Task details: Output each entry exactly as written.

Remote sensing detection data:
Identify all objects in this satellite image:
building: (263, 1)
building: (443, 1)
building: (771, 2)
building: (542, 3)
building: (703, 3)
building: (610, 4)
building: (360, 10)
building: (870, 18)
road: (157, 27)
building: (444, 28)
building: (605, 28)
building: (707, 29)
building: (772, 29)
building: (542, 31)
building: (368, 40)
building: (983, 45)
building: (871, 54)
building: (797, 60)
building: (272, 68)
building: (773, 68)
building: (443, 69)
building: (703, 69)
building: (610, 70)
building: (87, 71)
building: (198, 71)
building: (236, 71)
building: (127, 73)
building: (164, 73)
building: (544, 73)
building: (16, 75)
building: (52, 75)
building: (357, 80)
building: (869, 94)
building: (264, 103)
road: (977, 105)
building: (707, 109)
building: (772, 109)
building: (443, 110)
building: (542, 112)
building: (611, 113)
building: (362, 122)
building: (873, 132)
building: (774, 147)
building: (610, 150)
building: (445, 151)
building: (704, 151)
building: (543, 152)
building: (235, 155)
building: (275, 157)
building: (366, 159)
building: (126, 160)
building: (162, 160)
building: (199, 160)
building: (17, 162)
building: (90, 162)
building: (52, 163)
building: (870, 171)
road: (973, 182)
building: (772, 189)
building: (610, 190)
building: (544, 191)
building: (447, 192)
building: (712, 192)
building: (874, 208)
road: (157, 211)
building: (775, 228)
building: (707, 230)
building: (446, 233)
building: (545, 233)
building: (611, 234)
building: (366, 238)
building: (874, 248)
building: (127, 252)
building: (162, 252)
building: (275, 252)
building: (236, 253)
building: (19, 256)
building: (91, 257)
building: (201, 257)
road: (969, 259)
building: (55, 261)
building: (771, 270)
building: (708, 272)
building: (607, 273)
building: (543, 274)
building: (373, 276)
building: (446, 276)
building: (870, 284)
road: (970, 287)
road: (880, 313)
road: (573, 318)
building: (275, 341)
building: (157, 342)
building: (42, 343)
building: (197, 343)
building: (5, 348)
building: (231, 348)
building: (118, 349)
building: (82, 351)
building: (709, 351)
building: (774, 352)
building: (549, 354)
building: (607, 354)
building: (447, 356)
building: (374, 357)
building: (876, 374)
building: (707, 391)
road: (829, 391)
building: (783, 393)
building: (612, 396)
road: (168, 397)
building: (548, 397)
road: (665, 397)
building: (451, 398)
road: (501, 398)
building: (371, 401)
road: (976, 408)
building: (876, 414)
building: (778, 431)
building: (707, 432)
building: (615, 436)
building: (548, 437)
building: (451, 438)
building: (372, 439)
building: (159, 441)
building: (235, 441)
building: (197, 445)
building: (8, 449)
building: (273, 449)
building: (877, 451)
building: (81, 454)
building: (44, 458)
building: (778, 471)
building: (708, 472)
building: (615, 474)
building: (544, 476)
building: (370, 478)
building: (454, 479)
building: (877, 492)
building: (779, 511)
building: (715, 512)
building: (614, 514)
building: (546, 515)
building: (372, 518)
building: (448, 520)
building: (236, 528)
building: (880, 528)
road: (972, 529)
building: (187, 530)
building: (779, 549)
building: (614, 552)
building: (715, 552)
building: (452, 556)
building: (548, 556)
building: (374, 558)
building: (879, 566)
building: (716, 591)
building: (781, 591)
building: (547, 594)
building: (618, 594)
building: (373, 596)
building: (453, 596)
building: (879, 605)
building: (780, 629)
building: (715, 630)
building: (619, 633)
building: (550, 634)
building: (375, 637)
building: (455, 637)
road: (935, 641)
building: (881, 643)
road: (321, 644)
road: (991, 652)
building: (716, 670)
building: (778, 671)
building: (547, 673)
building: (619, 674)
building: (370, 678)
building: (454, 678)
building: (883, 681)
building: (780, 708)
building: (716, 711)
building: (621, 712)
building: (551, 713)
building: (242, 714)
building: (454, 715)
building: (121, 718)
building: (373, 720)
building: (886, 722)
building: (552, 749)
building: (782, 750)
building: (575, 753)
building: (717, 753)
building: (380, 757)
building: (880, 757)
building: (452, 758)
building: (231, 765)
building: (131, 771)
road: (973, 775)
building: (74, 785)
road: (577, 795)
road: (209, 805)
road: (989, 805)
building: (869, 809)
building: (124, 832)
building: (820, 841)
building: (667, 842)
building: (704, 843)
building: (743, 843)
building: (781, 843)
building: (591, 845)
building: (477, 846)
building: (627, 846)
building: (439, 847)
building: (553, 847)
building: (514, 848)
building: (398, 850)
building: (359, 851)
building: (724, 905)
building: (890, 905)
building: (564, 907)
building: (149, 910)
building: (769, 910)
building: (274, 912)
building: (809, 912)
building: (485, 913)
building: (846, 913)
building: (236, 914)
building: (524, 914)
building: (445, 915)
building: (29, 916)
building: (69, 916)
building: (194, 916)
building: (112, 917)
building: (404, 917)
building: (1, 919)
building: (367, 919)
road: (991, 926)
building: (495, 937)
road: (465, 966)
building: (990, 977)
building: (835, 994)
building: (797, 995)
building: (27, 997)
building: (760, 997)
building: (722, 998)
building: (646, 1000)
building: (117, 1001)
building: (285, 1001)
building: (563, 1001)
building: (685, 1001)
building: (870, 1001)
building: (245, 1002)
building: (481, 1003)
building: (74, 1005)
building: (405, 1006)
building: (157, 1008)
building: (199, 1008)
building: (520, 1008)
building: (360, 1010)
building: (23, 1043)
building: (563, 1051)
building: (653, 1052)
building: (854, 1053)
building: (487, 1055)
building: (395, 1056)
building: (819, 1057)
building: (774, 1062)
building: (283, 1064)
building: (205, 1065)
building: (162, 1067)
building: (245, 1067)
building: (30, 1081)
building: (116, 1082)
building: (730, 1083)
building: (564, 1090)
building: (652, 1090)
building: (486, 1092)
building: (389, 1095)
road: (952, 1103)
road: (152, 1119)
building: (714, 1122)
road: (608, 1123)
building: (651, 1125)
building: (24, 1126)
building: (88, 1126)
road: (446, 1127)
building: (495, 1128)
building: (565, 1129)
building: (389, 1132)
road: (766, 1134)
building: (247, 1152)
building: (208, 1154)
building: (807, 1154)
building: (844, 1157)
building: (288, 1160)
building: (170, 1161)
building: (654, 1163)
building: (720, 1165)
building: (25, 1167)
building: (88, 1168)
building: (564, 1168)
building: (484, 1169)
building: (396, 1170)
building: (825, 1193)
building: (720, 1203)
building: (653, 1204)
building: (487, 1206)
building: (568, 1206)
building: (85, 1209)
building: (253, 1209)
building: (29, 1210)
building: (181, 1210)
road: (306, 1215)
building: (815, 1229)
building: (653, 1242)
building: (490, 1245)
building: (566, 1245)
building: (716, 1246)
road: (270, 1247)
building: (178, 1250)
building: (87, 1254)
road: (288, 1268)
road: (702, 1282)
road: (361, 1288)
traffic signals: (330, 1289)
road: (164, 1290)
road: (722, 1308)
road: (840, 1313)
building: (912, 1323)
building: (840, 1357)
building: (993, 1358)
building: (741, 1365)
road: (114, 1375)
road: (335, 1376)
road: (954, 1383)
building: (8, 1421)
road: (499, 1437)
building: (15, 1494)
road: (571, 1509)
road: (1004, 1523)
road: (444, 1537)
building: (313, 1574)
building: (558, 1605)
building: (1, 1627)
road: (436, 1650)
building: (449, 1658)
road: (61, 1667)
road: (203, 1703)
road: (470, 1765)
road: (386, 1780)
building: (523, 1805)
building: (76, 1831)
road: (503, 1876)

Written answer:
Identify all objects in this satellite image:
building: (263, 1)
building: (443, 1)
building: (771, 2)
building: (542, 3)
building: (703, 3)
building: (610, 4)
building: (360, 10)
building: (870, 18)
road: (157, 27)
building: (444, 28)
building: (605, 28)
building: (707, 29)
building: (772, 29)
building: (542, 31)
building: (368, 40)
building: (983, 45)
building: (871, 54)
building: (797, 60)
building: (272, 68)
building: (773, 68)
building: (443, 69)
building: (703, 69)
building: (610, 70)
building: (87, 71)
building: (198, 71)
building: (236, 71)
building: (127, 73)
building: (164, 73)
building: (544, 73)
building: (16, 75)
building: (52, 75)
building: (357, 80)
building: (869, 94)
building: (264, 103)
road: (977, 105)
building: (707, 109)
building: (772, 109)
building: (443, 110)
building: (542, 112)
building: (611, 113)
building: (362, 122)
building: (873, 132)
building: (774, 147)
building: (610, 150)
building: (445, 151)
building: (704, 151)
building: (543, 152)
building: (235, 155)
building: (275, 157)
building: (366, 159)
building: (126, 160)
building: (162, 160)
building: (199, 160)
building: (17, 162)
building: (90, 162)
building: (52, 163)
building: (870, 171)
road: (973, 182)
building: (772, 189)
building: (610, 190)
building: (544, 191)
building: (447, 192)
building: (712, 192)
building: (874, 208)
road: (157, 211)
building: (775, 228)
building: (707, 230)
building: (446, 233)
building: (545, 233)
building: (611, 234)
building: (366, 238)
building: (874, 248)
building: (127, 252)
building: (162, 252)
building: (275, 252)
building: (236, 253)
building: (19, 256)
building: (91, 257)
building: (201, 257)
road: (969, 259)
building: (55, 261)
building: (771, 270)
building: (708, 272)
building: (607, 273)
building: (543, 274)
building: (373, 276)
building: (446, 276)
building: (870, 284)
road: (970, 287)
road: (880, 313)
road: (573, 318)
building: (275, 341)
building: (157, 342)
building: (42, 343)
building: (197, 343)
building: (5, 348)
building: (231, 348)
building: (118, 349)
building: (82, 351)
building: (709, 351)
building: (774, 352)
building: (549, 354)
building: (607, 354)
building: (447, 356)
building: (374, 357)
building: (876, 374)
building: (707, 391)
road: (829, 391)
building: (783, 393)
building: (612, 396)
road: (168, 397)
building: (548, 397)
road: (665, 397)
building: (451, 398)
road: (501, 398)
building: (371, 401)
road: (976, 408)
building: (876, 414)
building: (778, 431)
building: (707, 432)
building: (615, 436)
building: (548, 437)
building: (451, 438)
building: (372, 439)
building: (159, 441)
building: (235, 441)
building: (197, 445)
building: (8, 449)
building: (273, 449)
building: (877, 451)
building: (81, 454)
building: (44, 458)
building: (778, 471)
building: (708, 472)
building: (615, 474)
building: (544, 476)
building: (370, 478)
building: (454, 479)
building: (877, 492)
building: (779, 511)
building: (715, 512)
building: (614, 514)
building: (546, 515)
building: (372, 518)
building: (448, 520)
building: (236, 528)
building: (880, 528)
road: (972, 529)
building: (187, 530)
building: (779, 549)
building: (614, 552)
building: (715, 552)
building: (452, 556)
building: (548, 556)
building: (374, 558)
building: (879, 566)
building: (716, 591)
building: (781, 591)
building: (547, 594)
building: (618, 594)
building: (373, 596)
building: (453, 596)
building: (879, 605)
building: (780, 629)
building: (715, 630)
building: (619, 633)
building: (550, 634)
building: (375, 637)
building: (455, 637)
road: (935, 641)
building: (881, 643)
road: (321, 644)
road: (991, 652)
building: (716, 670)
building: (778, 671)
building: (547, 673)
building: (619, 674)
building: (370, 678)
building: (454, 678)
building: (883, 681)
building: (780, 708)
building: (716, 711)
building: (621, 712)
building: (551, 713)
building: (242, 714)
building: (454, 715)
building: (121, 718)
building: (373, 720)
building: (886, 722)
building: (552, 749)
building: (782, 750)
building: (575, 753)
building: (717, 753)
building: (380, 757)
building: (880, 757)
building: (452, 758)
building: (231, 765)
building: (131, 771)
road: (973, 775)
building: (74, 785)
road: (577, 795)
road: (209, 805)
road: (989, 805)
building: (869, 809)
building: (124, 832)
building: (820, 841)
building: (667, 842)
building: (704, 843)
building: (743, 843)
building: (781, 843)
building: (591, 845)
building: (477, 846)
building: (627, 846)
building: (439, 847)
building: (553, 847)
building: (514, 848)
building: (398, 850)
building: (359, 851)
building: (724, 905)
building: (890, 905)
building: (564, 907)
building: (149, 910)
building: (769, 910)
building: (274, 912)
building: (809, 912)
building: (485, 913)
building: (846, 913)
building: (236, 914)
building: (524, 914)
building: (445, 915)
building: (29, 916)
building: (69, 916)
building: (194, 916)
building: (112, 917)
building: (404, 917)
building: (1, 919)
building: (367, 919)
road: (991, 926)
building: (495, 937)
road: (465, 966)
building: (990, 977)
building: (835, 994)
building: (797, 995)
building: (27, 997)
building: (760, 997)
building: (722, 998)
building: (646, 1000)
building: (117, 1001)
building: (285, 1001)
building: (563, 1001)
building: (685, 1001)
building: (870, 1001)
building: (245, 1002)
building: (481, 1003)
building: (74, 1005)
building: (405, 1006)
building: (157, 1008)
building: (199, 1008)
building: (520, 1008)
building: (360, 1010)
building: (23, 1043)
building: (563, 1051)
building: (653, 1052)
building: (854, 1053)
building: (487, 1055)
building: (395, 1056)
building: (819, 1057)
building: (774, 1062)
building: (283, 1064)
building: (205, 1065)
building: (162, 1067)
building: (245, 1067)
building: (30, 1081)
building: (116, 1082)
building: (730, 1083)
building: (564, 1090)
building: (652, 1090)
building: (486, 1092)
building: (389, 1095)
road: (952, 1103)
road: (152, 1119)
building: (714, 1122)
road: (608, 1123)
building: (651, 1125)
building: (24, 1126)
building: (88, 1126)
road: (446, 1127)
building: (495, 1128)
building: (565, 1129)
building: (389, 1132)
road: (766, 1134)
building: (247, 1152)
building: (208, 1154)
building: (807, 1154)
building: (844, 1157)
building: (288, 1160)
building: (170, 1161)
building: (654, 1163)
building: (720, 1165)
building: (25, 1167)
building: (88, 1168)
building: (564, 1168)
building: (484, 1169)
building: (396, 1170)
building: (825, 1193)
building: (720, 1203)
building: (653, 1204)
building: (487, 1206)
building: (568, 1206)
building: (85, 1209)
building: (253, 1209)
building: (29, 1210)
building: (181, 1210)
road: (306, 1215)
building: (815, 1229)
building: (653, 1242)
building: (490, 1245)
building: (566, 1245)
building: (716, 1246)
road: (270, 1247)
building: (178, 1250)
building: (87, 1254)
road: (288, 1268)
road: (702, 1282)
road: (361, 1288)
traffic signals: (330, 1289)
road: (164, 1290)
road: (722, 1308)
road: (840, 1313)
building: (912, 1323)
building: (840, 1357)
building: (993, 1358)
building: (741, 1365)
road: (114, 1375)
road: (335, 1376)
road: (954, 1383)
building: (8, 1421)
road: (499, 1437)
building: (15, 1494)
road: (571, 1509)
road: (1004, 1523)
road: (444, 1537)
building: (313, 1574)
building: (558, 1605)
building: (1, 1627)
road: (436, 1650)
building: (449, 1658)
road: (61, 1667)
road: (203, 1703)
road: (470, 1765)
road: (386, 1780)
building: (523, 1805)
building: (76, 1831)
road: (503, 1876)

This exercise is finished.